■ Exercise requirements ■
Your copy should hold exactly the lines from the one containing "(309, 246) = (477, 257): yellow" through the last line of the entries, and no pictures.

■ Material provided ■
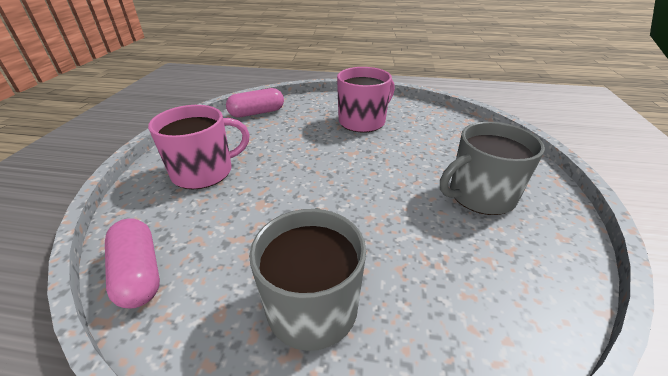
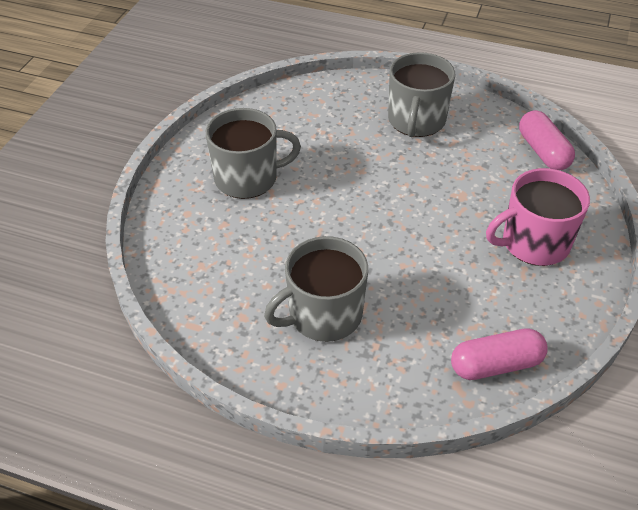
camera: 170 degrees left, 10 degrees up
(363, 121) = (323, 315): pink mug -> grey mug

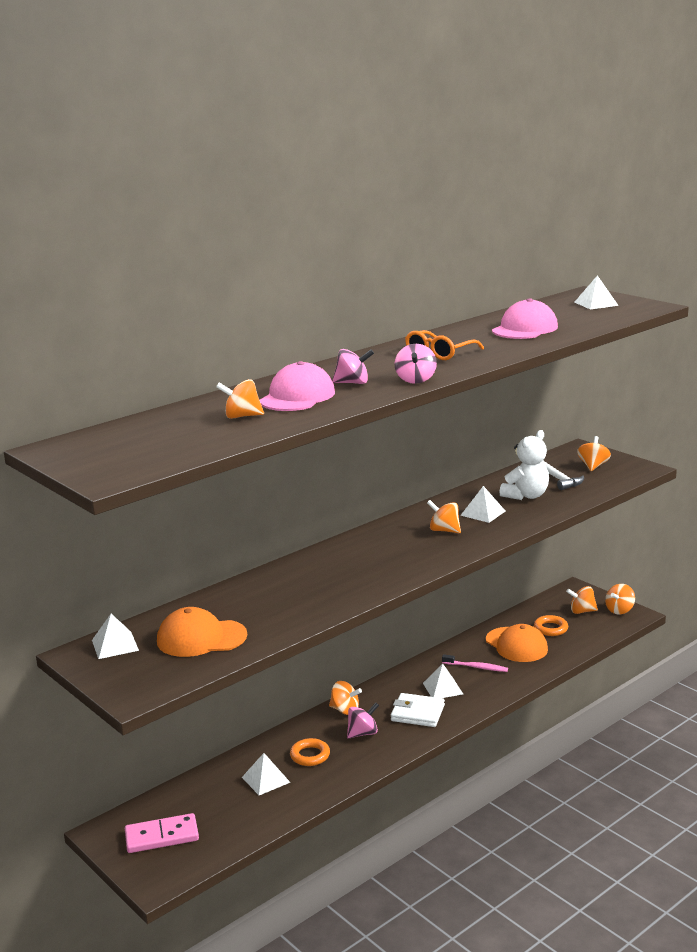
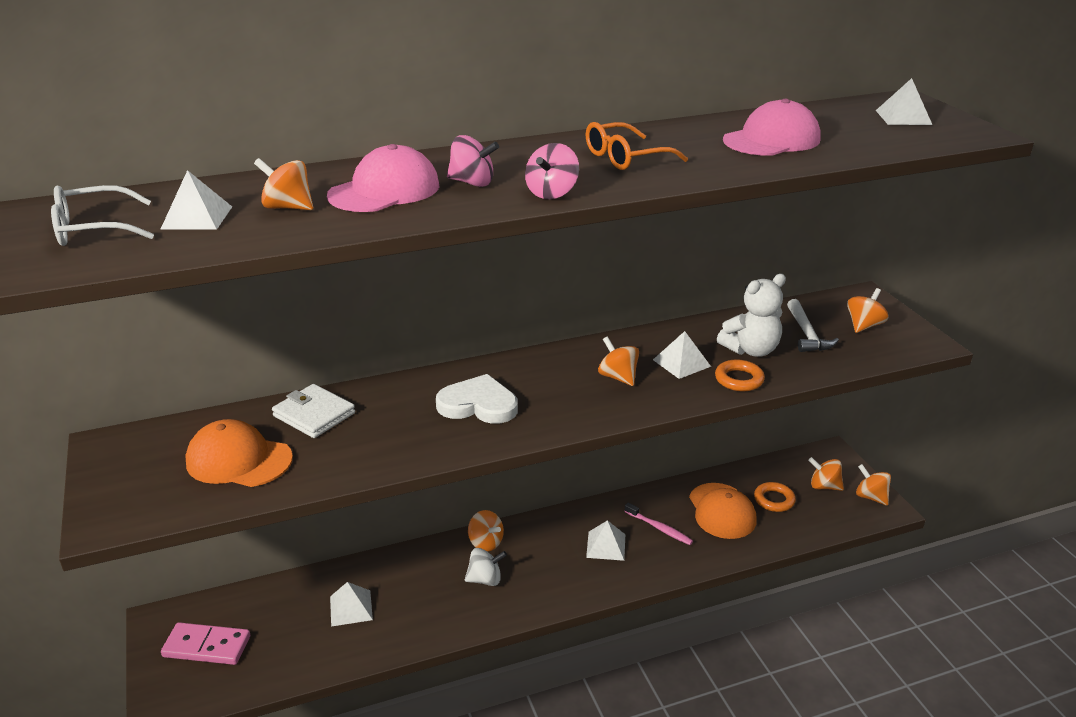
camera: 20 degrees right, 10 degrees up
(115, 645) = (150, 443): white pyramid -> white pyramid (197, 217)
(117, 451) = (93, 229): none -> white glasses
(310, 755) = (414, 591): orange ring -> orange ring (739, 379)
(355, 567) = (478, 404): none -> white heart
(363, 733) = (485, 579): pink spinning top -> white spinning top
(417, 713) = (559, 571): white wallet -> white wallet (314, 414)
(619, 610) = (870, 497): orange spinning top -> orange spinning top turned 75 degrees clockwise

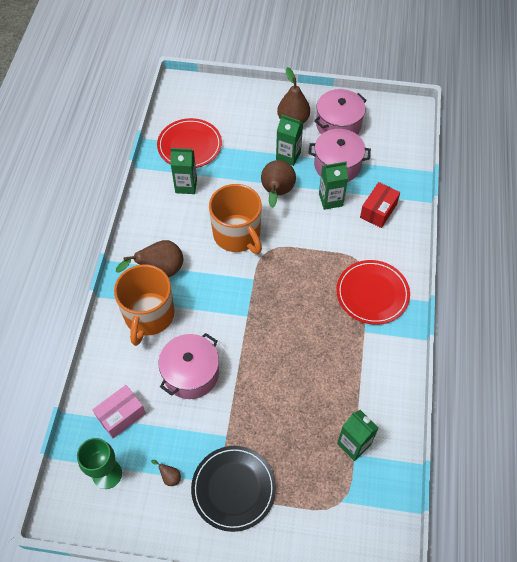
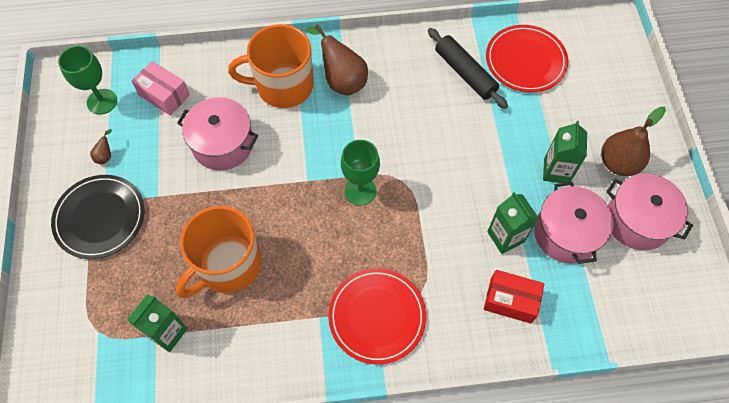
camera: 75 degrees right, 5 degrees up
(186, 186) = (465, 73): green carton -> black rolling pin
(237, 235) = (414, 143): orange mug -> orange mug (228, 265)
(267, 281) = (360, 191): none -> green goblet
(277, 193) = (492, 171): brown pear -> none

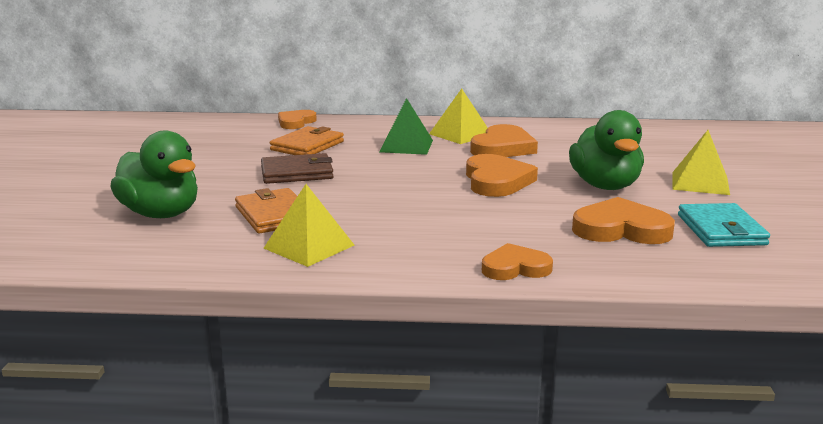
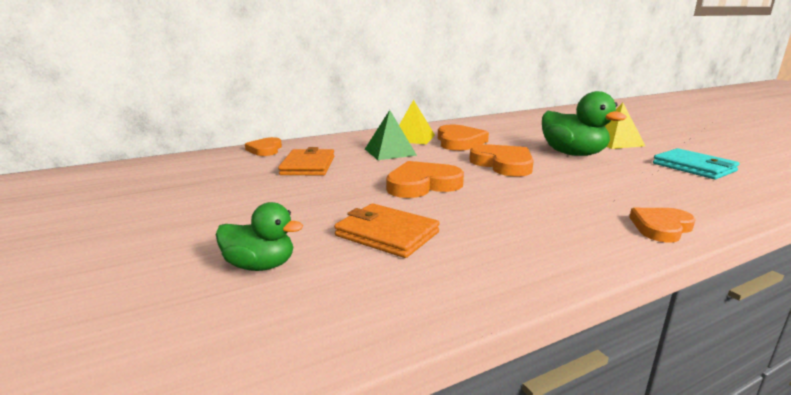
camera: 30 degrees left, 0 degrees up
(161, 214) = (260, 266): green duck -> green duck, size x0.61
(297, 173) = (338, 189): brown wallet -> none
(309, 246) = (477, 257): yellow pyramid -> none
(621, 229) = (648, 180): orange heart -> orange heart (422, 184)

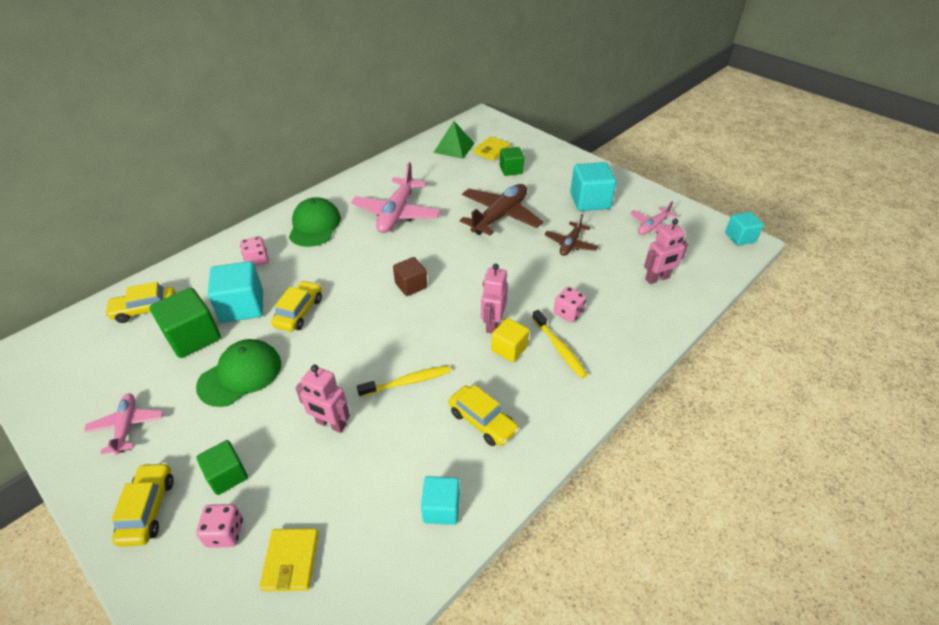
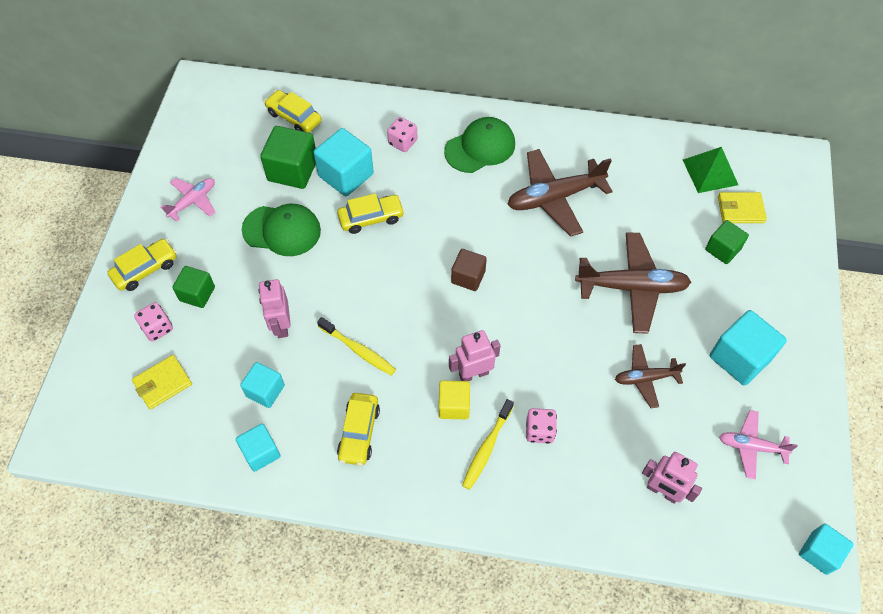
camera: 55 degrees right, 15 degrees up
(382, 471) = (265, 391): none -> turquoise cube
(397, 213) = (555, 197): pink plane -> brown plane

■ Solution below ■
(309, 246) = (477, 257): yellow pyramid -> none
(621, 229) = (648, 180): orange heart -> orange heart (422, 184)

camera: 55 degrees right, 15 degrees up
(382, 471) = (265, 391): none -> turquoise cube
(397, 213) = (555, 197): pink plane -> brown plane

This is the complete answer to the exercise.